-- begin --

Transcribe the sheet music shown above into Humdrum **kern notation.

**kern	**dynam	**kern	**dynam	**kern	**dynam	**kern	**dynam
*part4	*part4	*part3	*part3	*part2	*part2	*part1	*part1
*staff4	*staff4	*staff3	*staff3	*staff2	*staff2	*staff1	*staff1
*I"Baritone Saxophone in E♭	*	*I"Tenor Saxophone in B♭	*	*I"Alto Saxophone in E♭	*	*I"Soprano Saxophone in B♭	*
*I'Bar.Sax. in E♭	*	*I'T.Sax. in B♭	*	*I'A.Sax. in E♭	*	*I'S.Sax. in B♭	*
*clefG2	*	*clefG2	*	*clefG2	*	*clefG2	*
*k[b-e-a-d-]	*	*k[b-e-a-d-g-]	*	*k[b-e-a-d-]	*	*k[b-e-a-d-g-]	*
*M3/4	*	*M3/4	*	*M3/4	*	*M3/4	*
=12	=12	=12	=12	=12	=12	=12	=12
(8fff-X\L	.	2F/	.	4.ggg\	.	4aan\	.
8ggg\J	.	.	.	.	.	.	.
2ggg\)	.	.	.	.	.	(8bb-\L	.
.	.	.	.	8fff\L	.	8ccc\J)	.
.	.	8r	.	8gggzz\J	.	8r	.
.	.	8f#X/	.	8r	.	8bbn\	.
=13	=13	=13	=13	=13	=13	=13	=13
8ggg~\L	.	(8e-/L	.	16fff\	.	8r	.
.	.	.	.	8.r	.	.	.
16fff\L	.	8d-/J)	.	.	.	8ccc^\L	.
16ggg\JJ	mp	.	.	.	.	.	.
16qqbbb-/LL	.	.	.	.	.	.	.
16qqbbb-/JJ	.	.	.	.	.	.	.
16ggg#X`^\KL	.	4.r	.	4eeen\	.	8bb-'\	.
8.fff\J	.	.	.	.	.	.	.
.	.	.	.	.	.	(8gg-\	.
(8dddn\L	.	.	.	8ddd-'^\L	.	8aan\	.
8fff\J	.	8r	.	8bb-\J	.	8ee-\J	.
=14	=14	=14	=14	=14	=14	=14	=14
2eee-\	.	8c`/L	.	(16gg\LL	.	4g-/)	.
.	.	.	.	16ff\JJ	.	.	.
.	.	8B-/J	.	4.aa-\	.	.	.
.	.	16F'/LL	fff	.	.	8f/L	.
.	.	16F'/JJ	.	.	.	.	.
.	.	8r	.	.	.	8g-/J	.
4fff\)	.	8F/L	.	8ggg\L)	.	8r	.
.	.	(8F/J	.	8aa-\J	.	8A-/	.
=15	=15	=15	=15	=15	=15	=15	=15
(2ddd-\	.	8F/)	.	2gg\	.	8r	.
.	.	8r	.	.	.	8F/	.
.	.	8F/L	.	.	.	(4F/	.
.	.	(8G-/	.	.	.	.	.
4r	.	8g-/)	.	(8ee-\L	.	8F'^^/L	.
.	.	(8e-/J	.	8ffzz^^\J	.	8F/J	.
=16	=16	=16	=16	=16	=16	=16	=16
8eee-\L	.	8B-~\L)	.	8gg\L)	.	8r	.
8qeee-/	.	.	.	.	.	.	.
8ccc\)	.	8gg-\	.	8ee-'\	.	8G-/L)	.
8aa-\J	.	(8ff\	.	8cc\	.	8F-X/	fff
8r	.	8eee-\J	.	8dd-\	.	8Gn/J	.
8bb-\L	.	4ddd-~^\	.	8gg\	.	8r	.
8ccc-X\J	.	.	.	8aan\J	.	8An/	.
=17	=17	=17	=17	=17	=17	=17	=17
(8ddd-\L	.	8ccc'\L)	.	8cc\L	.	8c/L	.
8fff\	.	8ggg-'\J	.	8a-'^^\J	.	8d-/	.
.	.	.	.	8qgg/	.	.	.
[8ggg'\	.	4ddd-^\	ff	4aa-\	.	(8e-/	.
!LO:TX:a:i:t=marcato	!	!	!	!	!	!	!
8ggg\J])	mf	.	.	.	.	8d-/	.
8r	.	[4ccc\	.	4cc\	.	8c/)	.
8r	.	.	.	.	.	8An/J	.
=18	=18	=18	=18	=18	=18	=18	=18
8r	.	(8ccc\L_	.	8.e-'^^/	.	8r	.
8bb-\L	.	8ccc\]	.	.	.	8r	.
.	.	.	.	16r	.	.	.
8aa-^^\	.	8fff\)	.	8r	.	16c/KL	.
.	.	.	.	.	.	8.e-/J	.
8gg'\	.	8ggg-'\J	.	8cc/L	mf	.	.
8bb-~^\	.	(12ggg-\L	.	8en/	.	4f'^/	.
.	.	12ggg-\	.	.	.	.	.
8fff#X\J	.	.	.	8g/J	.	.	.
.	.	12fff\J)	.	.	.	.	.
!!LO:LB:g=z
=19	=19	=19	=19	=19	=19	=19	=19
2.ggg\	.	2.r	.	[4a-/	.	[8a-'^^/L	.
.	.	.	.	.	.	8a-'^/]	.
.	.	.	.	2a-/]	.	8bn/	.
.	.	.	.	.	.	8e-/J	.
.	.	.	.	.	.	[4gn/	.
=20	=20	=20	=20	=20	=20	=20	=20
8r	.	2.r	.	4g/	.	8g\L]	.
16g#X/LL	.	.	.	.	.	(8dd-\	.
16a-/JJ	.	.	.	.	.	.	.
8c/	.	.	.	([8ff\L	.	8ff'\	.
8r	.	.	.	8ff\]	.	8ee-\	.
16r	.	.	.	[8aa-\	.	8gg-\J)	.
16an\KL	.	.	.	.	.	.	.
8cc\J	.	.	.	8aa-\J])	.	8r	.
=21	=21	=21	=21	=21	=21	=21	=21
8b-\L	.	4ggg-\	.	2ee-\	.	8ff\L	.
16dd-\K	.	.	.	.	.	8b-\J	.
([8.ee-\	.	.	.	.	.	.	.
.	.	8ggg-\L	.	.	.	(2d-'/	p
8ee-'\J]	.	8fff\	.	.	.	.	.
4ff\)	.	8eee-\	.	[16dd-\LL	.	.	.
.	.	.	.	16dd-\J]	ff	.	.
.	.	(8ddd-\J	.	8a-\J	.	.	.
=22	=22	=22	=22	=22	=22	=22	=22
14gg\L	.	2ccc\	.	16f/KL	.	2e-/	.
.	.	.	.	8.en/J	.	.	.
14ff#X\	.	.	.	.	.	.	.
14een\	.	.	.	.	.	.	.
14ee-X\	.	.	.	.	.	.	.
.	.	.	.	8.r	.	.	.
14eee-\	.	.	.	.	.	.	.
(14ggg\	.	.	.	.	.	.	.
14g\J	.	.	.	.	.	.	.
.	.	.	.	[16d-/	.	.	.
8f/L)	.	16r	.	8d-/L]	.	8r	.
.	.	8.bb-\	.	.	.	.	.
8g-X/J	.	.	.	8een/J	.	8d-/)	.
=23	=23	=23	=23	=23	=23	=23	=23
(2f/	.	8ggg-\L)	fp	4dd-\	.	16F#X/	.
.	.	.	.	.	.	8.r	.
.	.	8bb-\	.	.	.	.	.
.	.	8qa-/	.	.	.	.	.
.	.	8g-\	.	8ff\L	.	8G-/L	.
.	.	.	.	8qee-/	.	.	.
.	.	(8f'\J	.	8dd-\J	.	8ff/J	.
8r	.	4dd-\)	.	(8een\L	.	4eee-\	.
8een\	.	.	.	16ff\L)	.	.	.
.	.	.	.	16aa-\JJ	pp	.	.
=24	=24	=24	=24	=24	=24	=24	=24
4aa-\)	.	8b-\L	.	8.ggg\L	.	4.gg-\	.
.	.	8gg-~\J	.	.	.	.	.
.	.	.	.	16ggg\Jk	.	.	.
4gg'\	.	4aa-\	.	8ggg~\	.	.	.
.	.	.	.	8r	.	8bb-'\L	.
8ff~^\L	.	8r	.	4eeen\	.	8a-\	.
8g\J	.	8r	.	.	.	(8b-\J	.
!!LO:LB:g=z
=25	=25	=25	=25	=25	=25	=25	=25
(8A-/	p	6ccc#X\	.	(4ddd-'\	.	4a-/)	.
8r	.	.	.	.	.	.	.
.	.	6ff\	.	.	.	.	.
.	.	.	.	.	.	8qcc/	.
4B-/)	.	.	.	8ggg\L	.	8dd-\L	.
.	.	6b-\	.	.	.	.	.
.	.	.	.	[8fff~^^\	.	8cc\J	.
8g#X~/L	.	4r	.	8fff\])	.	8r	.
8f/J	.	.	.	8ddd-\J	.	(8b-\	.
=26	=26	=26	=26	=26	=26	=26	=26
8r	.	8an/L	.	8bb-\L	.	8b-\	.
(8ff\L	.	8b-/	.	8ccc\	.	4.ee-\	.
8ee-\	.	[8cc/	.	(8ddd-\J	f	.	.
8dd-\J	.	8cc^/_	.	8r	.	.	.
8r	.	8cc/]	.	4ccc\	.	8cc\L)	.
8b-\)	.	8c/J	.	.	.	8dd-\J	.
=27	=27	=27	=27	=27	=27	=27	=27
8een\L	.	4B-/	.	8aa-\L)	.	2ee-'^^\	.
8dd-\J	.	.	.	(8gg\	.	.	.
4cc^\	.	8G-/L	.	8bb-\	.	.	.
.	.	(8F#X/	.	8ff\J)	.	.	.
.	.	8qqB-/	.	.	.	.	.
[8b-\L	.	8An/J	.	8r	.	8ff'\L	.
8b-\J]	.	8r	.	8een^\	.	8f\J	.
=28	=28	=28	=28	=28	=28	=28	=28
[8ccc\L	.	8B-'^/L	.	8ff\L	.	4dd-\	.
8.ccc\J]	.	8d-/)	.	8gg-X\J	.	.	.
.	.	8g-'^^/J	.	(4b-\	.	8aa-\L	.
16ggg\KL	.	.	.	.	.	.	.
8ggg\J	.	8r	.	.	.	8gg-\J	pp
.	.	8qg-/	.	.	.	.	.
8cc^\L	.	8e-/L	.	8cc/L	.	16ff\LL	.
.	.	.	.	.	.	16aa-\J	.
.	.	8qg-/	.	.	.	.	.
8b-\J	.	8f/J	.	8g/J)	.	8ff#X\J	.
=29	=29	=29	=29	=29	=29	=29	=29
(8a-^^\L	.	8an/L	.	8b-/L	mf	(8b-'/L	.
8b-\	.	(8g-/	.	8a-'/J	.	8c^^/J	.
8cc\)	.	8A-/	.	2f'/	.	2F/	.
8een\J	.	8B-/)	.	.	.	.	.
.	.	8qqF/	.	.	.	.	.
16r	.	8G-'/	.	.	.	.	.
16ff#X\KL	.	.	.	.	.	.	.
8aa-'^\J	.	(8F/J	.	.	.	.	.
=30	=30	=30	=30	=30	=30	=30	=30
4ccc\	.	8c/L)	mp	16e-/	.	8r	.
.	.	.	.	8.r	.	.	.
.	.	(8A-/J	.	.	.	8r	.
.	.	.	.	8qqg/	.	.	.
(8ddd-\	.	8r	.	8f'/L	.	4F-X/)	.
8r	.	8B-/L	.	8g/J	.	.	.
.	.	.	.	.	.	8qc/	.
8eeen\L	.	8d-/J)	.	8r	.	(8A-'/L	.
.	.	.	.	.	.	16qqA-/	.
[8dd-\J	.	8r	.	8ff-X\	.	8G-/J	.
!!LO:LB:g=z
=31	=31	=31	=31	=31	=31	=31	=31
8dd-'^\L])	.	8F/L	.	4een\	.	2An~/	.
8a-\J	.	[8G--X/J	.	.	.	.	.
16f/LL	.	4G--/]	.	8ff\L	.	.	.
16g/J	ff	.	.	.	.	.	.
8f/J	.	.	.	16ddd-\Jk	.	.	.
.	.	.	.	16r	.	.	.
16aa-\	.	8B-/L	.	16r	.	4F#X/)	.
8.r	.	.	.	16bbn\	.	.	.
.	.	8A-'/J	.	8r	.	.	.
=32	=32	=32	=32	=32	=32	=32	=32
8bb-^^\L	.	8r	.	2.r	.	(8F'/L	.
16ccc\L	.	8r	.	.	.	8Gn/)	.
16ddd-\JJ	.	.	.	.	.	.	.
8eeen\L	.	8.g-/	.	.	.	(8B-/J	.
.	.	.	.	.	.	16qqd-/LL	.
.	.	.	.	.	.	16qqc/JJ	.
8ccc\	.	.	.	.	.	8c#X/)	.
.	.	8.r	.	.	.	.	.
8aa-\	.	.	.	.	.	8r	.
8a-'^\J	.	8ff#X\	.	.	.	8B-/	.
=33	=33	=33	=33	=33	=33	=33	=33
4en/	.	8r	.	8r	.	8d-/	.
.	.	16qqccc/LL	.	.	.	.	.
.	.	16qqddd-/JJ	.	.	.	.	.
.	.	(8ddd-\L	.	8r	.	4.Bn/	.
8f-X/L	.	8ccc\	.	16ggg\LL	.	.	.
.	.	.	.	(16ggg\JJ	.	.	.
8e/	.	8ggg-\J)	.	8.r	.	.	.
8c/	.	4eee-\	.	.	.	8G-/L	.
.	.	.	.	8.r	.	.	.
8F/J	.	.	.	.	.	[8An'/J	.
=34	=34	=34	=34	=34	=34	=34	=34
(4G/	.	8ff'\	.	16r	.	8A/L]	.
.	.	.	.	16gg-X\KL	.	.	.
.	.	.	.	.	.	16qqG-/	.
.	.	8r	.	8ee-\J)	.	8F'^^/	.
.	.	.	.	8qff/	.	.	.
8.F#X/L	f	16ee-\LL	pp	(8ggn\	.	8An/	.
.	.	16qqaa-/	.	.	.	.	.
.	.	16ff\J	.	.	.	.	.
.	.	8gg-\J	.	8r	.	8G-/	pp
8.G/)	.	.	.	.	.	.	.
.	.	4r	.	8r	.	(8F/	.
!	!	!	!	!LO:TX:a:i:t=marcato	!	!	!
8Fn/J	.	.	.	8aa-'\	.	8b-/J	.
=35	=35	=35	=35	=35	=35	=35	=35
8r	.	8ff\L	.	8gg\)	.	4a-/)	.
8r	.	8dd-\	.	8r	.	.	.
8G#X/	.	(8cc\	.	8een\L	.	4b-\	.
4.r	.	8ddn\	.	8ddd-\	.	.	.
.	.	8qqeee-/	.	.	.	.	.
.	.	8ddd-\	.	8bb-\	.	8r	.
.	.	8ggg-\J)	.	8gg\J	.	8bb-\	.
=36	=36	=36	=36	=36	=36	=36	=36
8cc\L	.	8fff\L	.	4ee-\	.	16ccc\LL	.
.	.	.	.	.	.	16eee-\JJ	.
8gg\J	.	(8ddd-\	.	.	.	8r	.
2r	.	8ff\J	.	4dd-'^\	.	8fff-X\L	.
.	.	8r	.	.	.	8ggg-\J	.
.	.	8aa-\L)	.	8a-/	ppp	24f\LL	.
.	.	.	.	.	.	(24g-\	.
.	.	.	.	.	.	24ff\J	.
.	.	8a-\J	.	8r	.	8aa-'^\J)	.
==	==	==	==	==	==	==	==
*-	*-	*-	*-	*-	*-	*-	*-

-- end --

» Exercise instructions: List every line above that contains the string "kern", matching case exactly.

» Completed task:
Transcribe the sheet music shown above into Humdrum **kern notation.
**kern	**dynam	**kern	**dynam	**kern	**dynam	**kern	**dynam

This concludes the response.